Provided data section start

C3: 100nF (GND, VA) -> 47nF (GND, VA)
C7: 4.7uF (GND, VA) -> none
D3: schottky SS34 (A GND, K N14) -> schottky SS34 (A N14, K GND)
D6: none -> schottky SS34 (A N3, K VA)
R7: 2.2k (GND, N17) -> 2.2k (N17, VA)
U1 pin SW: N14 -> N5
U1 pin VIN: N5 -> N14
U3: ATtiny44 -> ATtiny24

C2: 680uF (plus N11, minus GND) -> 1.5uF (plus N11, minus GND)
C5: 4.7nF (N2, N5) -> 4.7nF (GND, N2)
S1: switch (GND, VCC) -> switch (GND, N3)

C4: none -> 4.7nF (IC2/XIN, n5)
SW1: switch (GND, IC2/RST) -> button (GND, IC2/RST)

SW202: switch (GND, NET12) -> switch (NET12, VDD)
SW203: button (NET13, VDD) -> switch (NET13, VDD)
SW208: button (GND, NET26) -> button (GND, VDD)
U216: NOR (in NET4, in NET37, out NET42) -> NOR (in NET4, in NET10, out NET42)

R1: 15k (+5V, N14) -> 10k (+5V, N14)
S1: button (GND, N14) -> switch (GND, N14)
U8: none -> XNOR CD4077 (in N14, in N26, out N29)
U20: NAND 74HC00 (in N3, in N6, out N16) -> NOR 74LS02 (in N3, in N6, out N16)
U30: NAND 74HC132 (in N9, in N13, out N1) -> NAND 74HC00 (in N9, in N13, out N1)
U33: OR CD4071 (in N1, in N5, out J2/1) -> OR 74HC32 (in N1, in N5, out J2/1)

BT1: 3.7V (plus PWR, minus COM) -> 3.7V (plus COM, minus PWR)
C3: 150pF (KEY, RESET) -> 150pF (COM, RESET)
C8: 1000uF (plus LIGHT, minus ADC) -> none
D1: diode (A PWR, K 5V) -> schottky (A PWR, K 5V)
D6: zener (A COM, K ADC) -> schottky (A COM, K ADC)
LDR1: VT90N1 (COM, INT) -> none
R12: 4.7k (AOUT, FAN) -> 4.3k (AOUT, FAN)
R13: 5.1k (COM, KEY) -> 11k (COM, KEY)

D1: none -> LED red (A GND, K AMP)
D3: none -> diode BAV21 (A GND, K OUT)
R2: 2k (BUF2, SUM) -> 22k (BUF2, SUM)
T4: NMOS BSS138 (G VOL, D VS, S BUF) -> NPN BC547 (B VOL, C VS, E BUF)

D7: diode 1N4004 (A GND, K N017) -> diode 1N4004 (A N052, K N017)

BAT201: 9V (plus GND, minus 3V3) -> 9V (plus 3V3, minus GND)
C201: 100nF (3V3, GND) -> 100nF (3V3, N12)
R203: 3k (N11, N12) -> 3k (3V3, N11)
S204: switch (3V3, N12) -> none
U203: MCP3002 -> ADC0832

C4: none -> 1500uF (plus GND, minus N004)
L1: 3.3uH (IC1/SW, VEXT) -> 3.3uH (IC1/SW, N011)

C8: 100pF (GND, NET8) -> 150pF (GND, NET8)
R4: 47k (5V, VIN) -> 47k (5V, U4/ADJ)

Provided data section end

* [What you have to do]: Show each line in the data where the string "schottky" appears.

* [Result of the task]:
D3: schottky SS34 (A GND, K N14) -> schottky SS34 (A N14, K GND)
D6: none -> schottky SS34 (A N3, K VA)
D1: diode (A PWR, K 5V) -> schottky (A PWR, K 5V)
D6: zener (A COM, K ADC) -> schottky (A COM, K ADC)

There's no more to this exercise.